* start Provided entries *

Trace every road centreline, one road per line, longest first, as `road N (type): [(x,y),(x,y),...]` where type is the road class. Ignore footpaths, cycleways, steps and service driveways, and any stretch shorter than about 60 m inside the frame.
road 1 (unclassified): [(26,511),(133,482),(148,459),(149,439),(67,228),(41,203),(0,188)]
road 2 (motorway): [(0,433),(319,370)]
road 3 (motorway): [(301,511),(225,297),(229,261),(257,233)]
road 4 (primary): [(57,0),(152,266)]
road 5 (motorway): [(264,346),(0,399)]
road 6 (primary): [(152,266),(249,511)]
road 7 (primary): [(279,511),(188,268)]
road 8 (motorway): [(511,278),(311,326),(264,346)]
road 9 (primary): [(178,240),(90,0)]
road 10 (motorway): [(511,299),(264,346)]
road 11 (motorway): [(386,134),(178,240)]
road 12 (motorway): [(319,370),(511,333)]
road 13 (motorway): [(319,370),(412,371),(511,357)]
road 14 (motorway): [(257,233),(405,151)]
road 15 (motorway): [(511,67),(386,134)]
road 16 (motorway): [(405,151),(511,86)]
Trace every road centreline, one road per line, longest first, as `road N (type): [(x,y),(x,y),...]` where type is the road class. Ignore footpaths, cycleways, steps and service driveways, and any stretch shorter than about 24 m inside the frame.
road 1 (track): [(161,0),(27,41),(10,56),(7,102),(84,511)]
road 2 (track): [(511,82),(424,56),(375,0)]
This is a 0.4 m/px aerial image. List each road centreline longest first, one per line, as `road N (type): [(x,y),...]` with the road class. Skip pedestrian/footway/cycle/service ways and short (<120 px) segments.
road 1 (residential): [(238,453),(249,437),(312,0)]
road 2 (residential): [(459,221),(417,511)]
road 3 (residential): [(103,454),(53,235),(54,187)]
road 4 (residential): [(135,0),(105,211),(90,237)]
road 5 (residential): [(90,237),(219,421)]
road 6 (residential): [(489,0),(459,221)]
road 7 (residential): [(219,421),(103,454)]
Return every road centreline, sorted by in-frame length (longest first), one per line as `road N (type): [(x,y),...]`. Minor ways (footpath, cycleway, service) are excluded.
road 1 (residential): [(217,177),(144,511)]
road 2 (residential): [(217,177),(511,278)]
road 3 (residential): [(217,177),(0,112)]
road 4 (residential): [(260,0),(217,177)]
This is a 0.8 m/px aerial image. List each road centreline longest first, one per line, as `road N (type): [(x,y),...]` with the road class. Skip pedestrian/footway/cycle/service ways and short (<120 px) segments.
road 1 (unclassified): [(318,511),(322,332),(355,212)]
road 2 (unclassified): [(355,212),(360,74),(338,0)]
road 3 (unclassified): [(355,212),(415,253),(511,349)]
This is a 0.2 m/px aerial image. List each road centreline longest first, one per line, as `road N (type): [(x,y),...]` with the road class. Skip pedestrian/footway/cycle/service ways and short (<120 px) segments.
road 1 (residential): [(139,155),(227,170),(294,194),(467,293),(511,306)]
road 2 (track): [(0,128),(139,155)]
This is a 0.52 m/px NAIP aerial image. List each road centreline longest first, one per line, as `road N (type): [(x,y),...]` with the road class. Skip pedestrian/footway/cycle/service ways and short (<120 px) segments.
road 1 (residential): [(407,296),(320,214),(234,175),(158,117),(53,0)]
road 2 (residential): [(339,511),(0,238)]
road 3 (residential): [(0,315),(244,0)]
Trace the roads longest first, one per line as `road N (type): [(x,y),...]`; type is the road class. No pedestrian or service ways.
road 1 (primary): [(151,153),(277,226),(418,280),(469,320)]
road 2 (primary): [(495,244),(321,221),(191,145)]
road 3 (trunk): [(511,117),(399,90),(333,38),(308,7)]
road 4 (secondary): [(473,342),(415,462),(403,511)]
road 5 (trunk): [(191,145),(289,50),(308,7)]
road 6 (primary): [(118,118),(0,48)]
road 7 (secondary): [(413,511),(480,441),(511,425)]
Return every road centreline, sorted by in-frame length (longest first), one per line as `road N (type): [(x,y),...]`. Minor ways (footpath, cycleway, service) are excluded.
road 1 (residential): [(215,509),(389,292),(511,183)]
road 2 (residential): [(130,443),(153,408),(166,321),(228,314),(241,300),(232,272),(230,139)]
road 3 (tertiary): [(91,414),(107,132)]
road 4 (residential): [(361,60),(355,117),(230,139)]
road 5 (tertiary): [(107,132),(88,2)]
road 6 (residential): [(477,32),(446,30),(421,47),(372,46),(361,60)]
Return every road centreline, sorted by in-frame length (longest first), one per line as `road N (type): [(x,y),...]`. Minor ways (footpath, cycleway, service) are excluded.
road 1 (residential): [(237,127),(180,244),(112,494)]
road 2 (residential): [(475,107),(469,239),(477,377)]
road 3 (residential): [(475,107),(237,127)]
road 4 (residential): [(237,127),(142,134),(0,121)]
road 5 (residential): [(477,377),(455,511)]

* end Provided entries *

Copy verbatim the lines of the data from the line containing "This is a 0.4" through the line containing "road 5 (residential): [(90,237),(219,421)]", inclusive.

• [Reply]:
This is a 0.4 m/px aerial image. List each road centreline longest first, one per line, as `road N (type): [(x,y),...]` with the road class. Skip pedestrian/footway/cycle/service ways and short (<120 px) segments.
road 1 (residential): [(238,453),(249,437),(312,0)]
road 2 (residential): [(459,221),(417,511)]
road 3 (residential): [(103,454),(53,235),(54,187)]
road 4 (residential): [(135,0),(105,211),(90,237)]
road 5 (residential): [(90,237),(219,421)]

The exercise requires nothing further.